[Given information Boundary: Start]

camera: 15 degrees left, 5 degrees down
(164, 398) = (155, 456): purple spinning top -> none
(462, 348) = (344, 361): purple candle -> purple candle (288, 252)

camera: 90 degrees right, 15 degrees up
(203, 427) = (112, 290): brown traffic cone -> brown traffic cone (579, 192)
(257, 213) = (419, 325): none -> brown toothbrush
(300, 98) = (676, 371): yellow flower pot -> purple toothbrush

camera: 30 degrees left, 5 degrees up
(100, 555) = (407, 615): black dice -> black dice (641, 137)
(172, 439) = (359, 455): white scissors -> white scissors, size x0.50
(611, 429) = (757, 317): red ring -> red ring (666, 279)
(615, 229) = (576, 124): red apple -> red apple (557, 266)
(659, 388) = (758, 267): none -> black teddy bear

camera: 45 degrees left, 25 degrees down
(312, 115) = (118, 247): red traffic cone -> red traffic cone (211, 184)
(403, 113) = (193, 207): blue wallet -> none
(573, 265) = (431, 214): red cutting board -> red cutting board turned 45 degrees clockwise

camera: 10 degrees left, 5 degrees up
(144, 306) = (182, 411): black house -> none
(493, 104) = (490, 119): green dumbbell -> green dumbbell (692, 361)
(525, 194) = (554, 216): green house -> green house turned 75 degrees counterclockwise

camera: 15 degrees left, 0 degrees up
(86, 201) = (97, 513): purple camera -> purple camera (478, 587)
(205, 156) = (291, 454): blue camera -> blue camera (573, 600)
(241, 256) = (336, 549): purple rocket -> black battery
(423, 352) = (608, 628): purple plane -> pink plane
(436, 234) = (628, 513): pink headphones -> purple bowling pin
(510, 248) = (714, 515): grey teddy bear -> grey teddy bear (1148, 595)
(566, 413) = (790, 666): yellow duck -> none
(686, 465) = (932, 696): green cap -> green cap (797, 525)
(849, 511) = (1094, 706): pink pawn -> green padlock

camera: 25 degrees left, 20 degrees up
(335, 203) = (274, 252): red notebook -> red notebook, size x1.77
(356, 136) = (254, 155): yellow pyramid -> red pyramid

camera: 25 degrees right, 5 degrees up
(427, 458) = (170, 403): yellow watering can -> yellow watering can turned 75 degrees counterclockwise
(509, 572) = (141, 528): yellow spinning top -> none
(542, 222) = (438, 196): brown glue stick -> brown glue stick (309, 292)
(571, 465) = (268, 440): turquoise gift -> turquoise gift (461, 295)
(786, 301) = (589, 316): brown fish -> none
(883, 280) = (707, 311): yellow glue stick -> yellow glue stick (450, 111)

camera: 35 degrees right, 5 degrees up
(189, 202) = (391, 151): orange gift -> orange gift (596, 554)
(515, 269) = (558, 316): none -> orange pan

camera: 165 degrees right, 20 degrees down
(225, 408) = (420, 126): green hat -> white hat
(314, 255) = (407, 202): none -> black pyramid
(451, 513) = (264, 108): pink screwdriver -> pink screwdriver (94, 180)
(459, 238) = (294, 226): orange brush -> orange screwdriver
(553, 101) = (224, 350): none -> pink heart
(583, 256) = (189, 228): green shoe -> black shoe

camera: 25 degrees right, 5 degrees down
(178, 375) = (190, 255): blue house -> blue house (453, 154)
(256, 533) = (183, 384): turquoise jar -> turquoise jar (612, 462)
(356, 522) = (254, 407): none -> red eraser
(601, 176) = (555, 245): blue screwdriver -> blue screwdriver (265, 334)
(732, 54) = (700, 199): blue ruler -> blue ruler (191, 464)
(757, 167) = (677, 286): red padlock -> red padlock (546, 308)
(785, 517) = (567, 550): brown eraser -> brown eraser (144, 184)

[Given information Boundary: End]

### Task goal
What's wanted is each line above, transcribed with nothing altered.

### Expected output
camera: 15 degrees left, 5 degrees down
(164, 398) = (155, 456): purple spinning top -> none
(462, 348) = (344, 361): purple candle -> purple candle (288, 252)

camera: 90 degrees right, 15 degrees up
(203, 427) = (112, 290): brown traffic cone -> brown traffic cone (579, 192)
(257, 213) = (419, 325): none -> brown toothbrush
(300, 98) = (676, 371): yellow flower pot -> purple toothbrush

camera: 30 degrees left, 5 degrees up
(100, 555) = (407, 615): black dice -> black dice (641, 137)
(172, 439) = (359, 455): white scissors -> white scissors, size x0.50
(611, 429) = (757, 317): red ring -> red ring (666, 279)
(615, 229) = (576, 124): red apple -> red apple (557, 266)
(659, 388) = (758, 267): none -> black teddy bear

camera: 45 degrees left, 25 degrees down
(312, 115) = (118, 247): red traffic cone -> red traffic cone (211, 184)
(403, 113) = (193, 207): blue wallet -> none
(573, 265) = (431, 214): red cutting board -> red cutting board turned 45 degrees clockwise

camera: 10 degrees left, 5 degrees up
(144, 306) = (182, 411): black house -> none
(493, 104) = (490, 119): green dumbbell -> green dumbbell (692, 361)
(525, 194) = (554, 216): green house -> green house turned 75 degrees counterclockwise

camera: 15 degrees left, 0 degrees up
(86, 201) = (97, 513): purple camera -> purple camera (478, 587)
(205, 156) = (291, 454): blue camera -> blue camera (573, 600)
(241, 256) = (336, 549): purple rocket -> black battery
(423, 352) = (608, 628): purple plane -> pink plane
(436, 234) = (628, 513): pink headphones -> purple bowling pin
(510, 248) = (714, 515): grey teddy bear -> grey teddy bear (1148, 595)
(566, 413) = (790, 666): yellow duck -> none
(686, 465) = (932, 696): green cap -> green cap (797, 525)
(849, 511) = (1094, 706): pink pawn -> green padlock

camera: 25 degrees left, 20 degrees up
(335, 203) = (274, 252): red notebook -> red notebook, size x1.77
(356, 136) = (254, 155): yellow pyramid -> red pyramid

camera: 25 degrees right, 5 degrees up
(427, 458) = (170, 403): yellow watering can -> yellow watering can turned 75 degrees counterclockwise
(509, 572) = (141, 528): yellow spinning top -> none
(542, 222) = (438, 196): brown glue stick -> brown glue stick (309, 292)
(571, 465) = (268, 440): turquoise gift -> turquoise gift (461, 295)
(786, 301) = (589, 316): brown fish -> none
(883, 280) = (707, 311): yellow glue stick -> yellow glue stick (450, 111)

camera: 35 degrees right, 5 degrees up
(189, 202) = (391, 151): orange gift -> orange gift (596, 554)
(515, 269) = (558, 316): none -> orange pan

camera: 165 degrees right, 20 degrees down
(225, 408) = (420, 126): green hat -> white hat
(314, 255) = (407, 202): none -> black pyramid
(451, 513) = (264, 108): pink screwdriver -> pink screwdriver (94, 180)
(459, 238) = (294, 226): orange brush -> orange screwdriver
(553, 101) = (224, 350): none -> pink heart
(583, 256) = (189, 228): green shoe -> black shoe

camera: 25 degrees right, 5 degrees down
(178, 375) = (190, 255): blue house -> blue house (453, 154)
(256, 533) = (183, 384): turquoise jar -> turquoise jar (612, 462)
(356, 522) = (254, 407): none -> red eraser
(601, 176) = (555, 245): blue screwdriver -> blue screwdriver (265, 334)
(732, 54) = (700, 199): blue ruler -> blue ruler (191, 464)
(757, 167) = (677, 286): red padlock -> red padlock (546, 308)
(785, 517) = (567, 550): brown eraser -> brown eraser (144, 184)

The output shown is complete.